ABOUT THIS TASK:
Set down the complete data exactly as it appears below.
[Opening PROVIDED DATA section]
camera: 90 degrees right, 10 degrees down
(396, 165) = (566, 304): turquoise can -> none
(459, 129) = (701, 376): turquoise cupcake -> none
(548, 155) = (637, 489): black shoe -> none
[Closing PROVIDED DATA section]
EXPECTED OUTPUT:
camera: 90 degrees right, 10 degrees down
(396, 165) = (566, 304): turquoise can -> none
(459, 129) = (701, 376): turquoise cupcake -> none
(548, 155) = (637, 489): black shoe -> none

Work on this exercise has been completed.